ABOUT THIS EXERCISE – After locating the line that contains "C4: 47nF (AGND, N8) -> 47nF (+9V, AGND)" in the listing below, write out that line and every following line exactly, with no other output.

RECORDS FOR THE TASK –

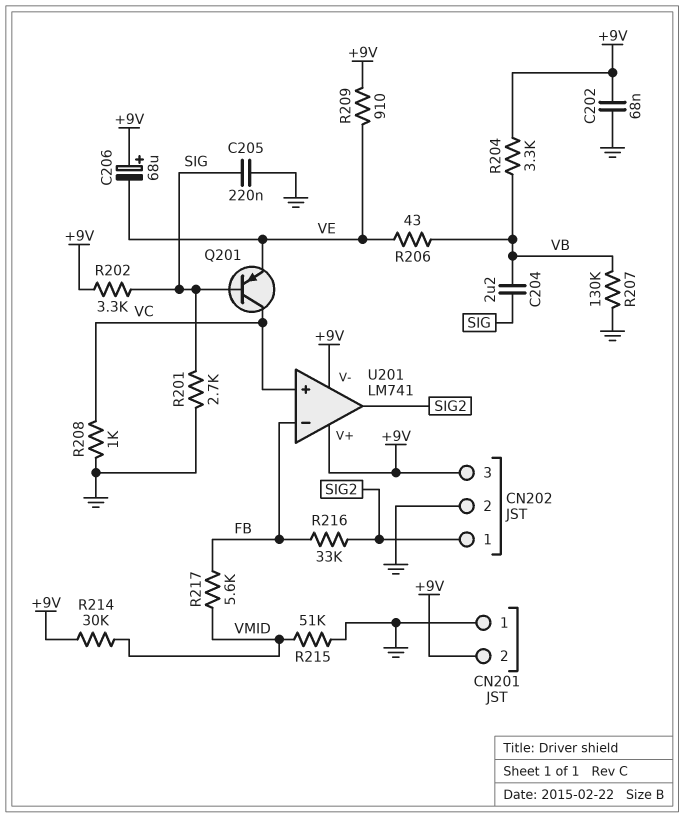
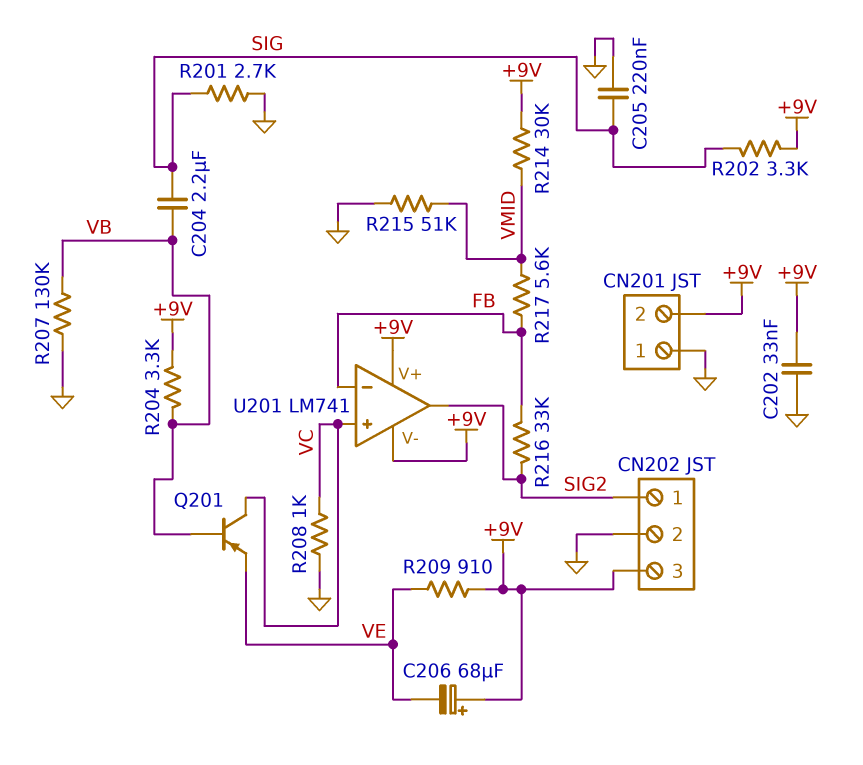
C202: 68nF (+9V, GND) -> 33nF (+9V, GND)
Q201: PNP (B SIG, C VC, E VE) -> PNP (B VB, C VC, E VE)
R206: 43 (VB, VE) -> none

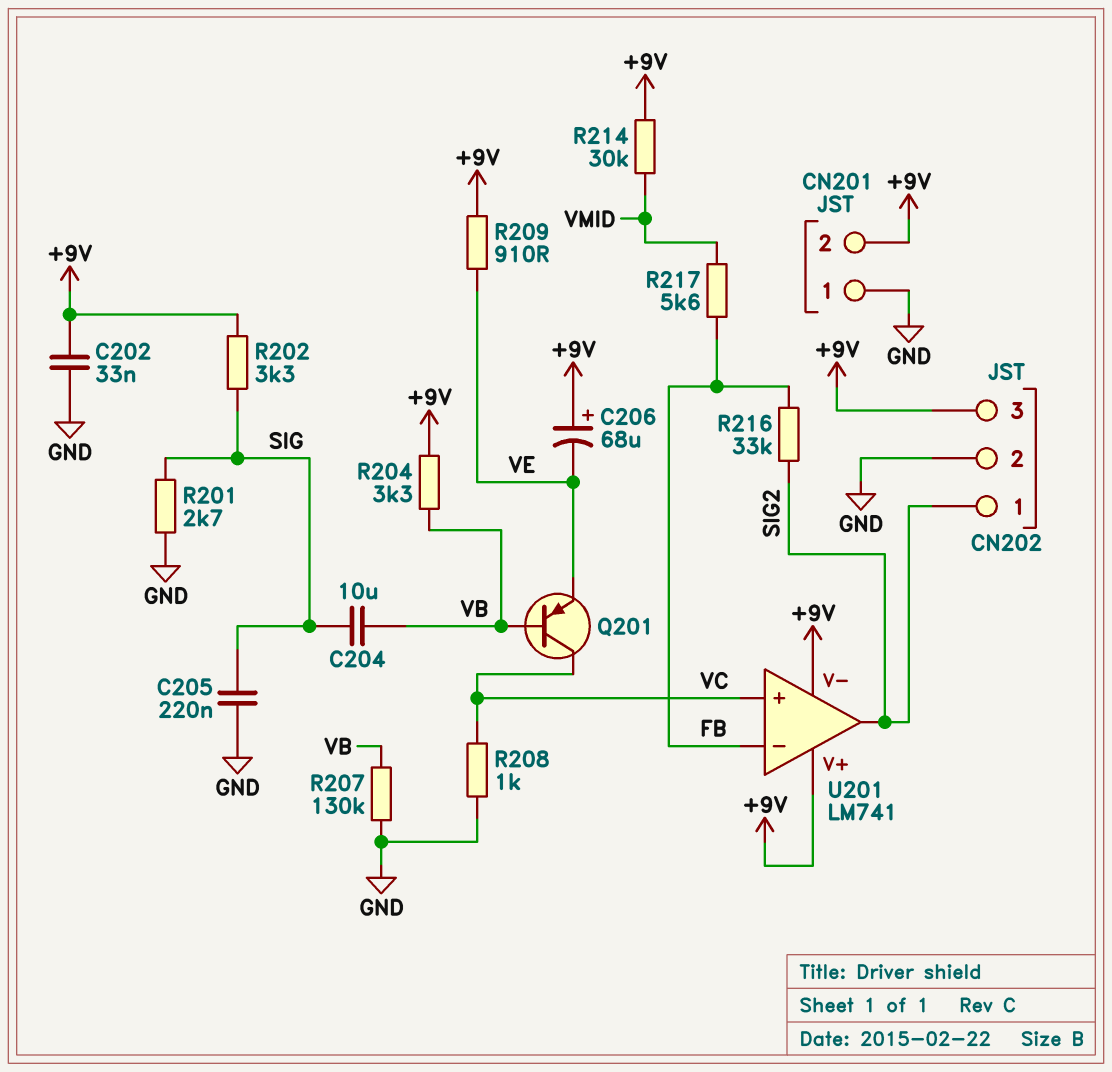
C204: 2.2uF (SIG, VB) -> 10uF (SIG, VB)
R215: 51k (GND, VMID) -> none

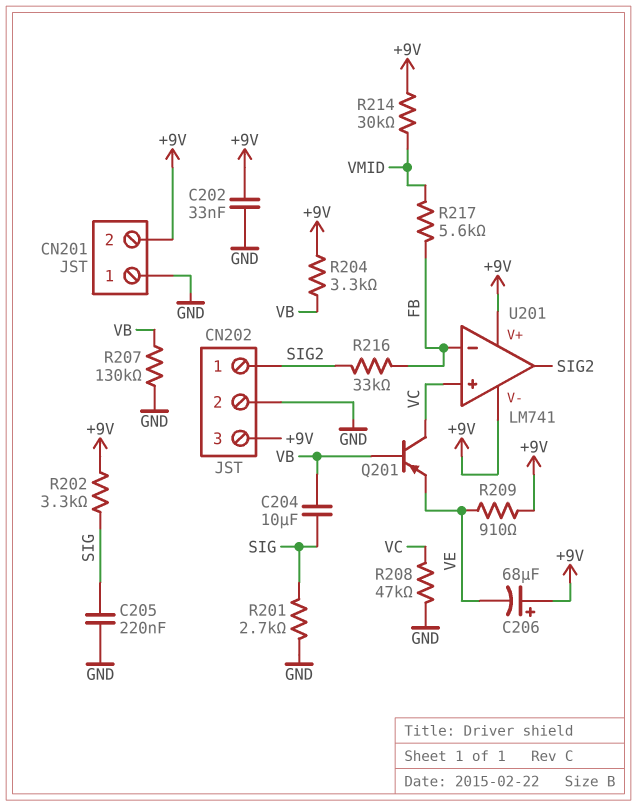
R208: 1k (GND, VC) -> 47k (GND, VC)

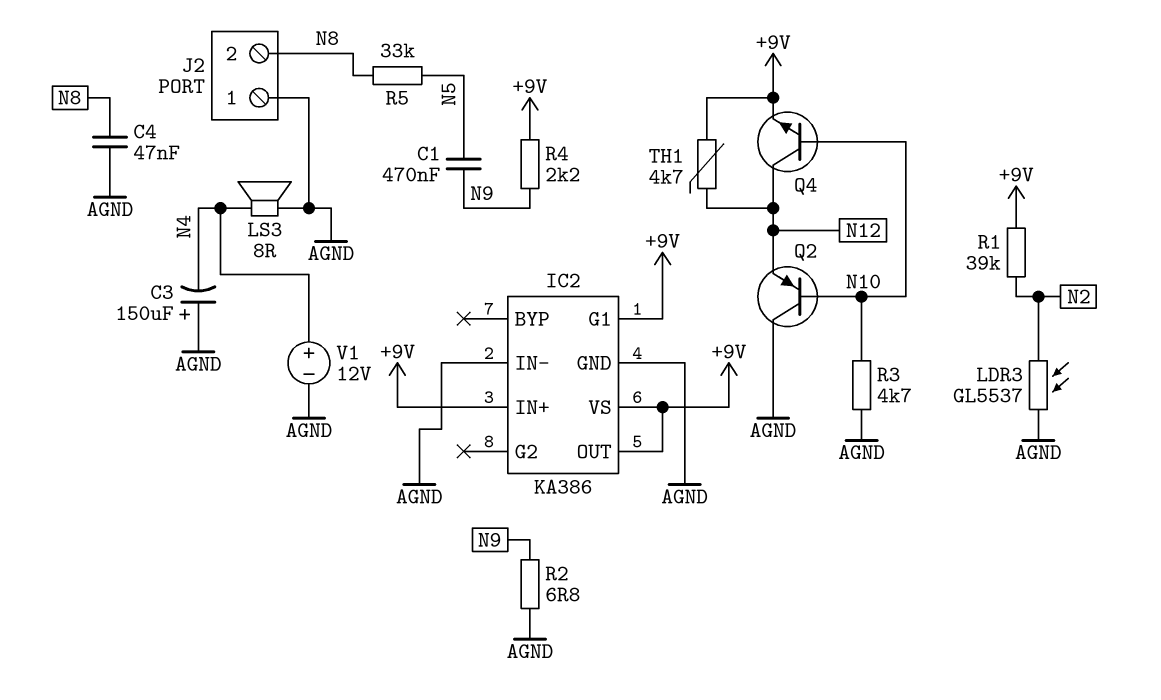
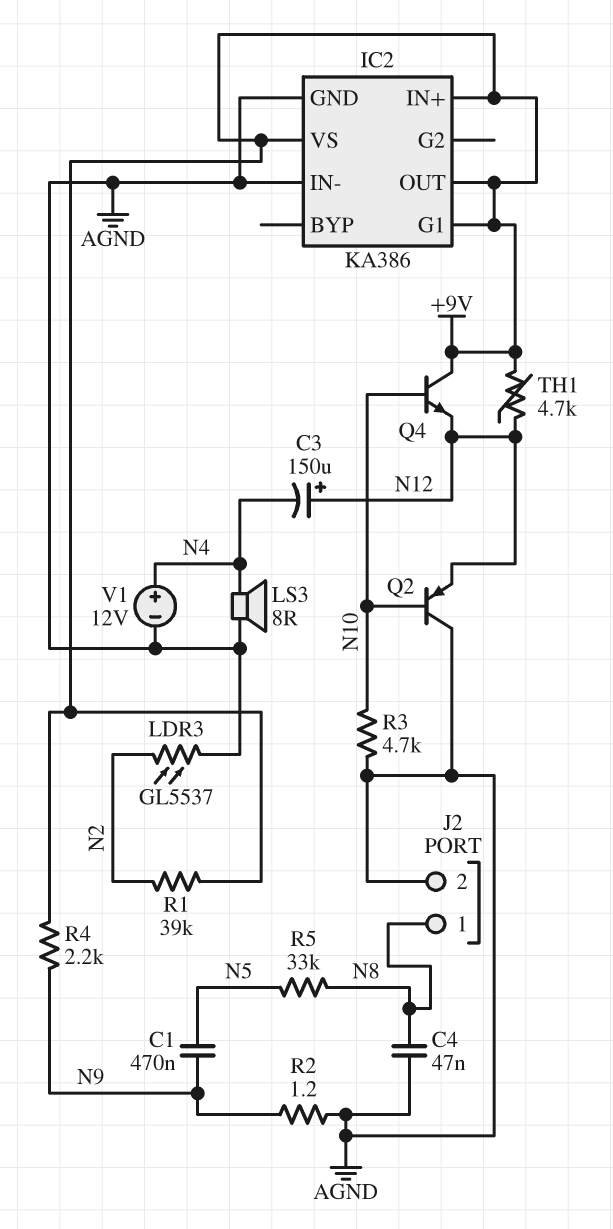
C3: 150uF (plus AGND, minus N4) -> 150uF (plus N12, minus N4)
J2 pin 1: AGND -> N8
J2 pin 2: N8 -> AGND
Q4: NPN (B N10, C N12, E +9V) -> NPN (B N10, C +9V, E N12)
R2: 6.8 (AGND, N9) -> 1.2 (AGND, N9)

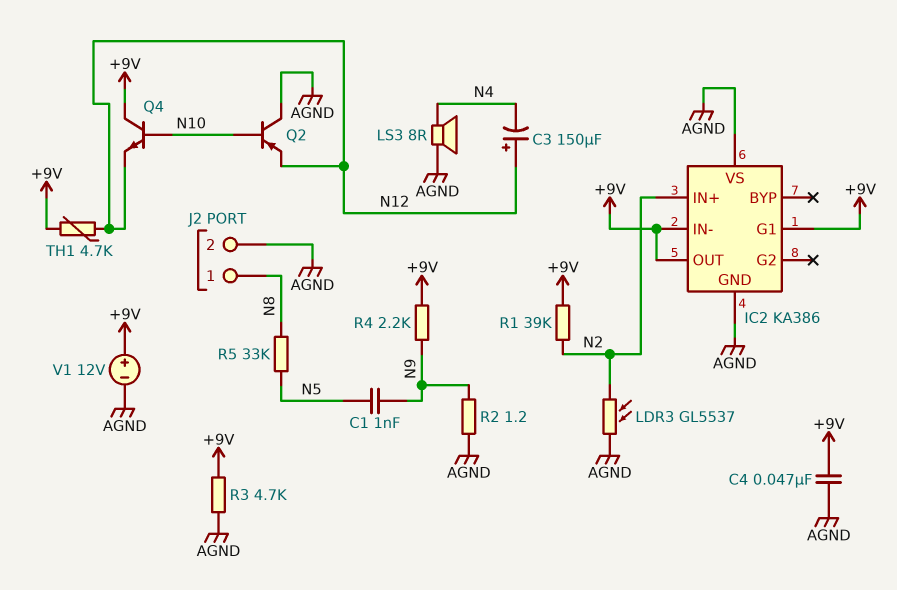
C1: 470nF (N5, N9) -> 1nF (N5, N9)
C4: 47nF (AGND, N8) -> 47nF (+9V, AGND)
IC2 pin IN+: +9V -> N2
IC2 pin IN-: AGND -> +9V
IC2 pin VS: +9V -> AGND
R3: 4.7k (AGND, N10) -> 4.7k (+9V, AGND)
V1: 12V (plus N4, minus AGND) -> 12V (plus +9V, minus AGND)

WRITTEN RESPONSE –
C4: 47nF (AGND, N8) -> 47nF (+9V, AGND)
IC2 pin IN+: +9V -> N2
IC2 pin IN-: AGND -> +9V
IC2 pin VS: +9V -> AGND
R3: 4.7k (AGND, N10) -> 4.7k (+9V, AGND)
V1: 12V (plus N4, minus AGND) -> 12V (plus +9V, minus AGND)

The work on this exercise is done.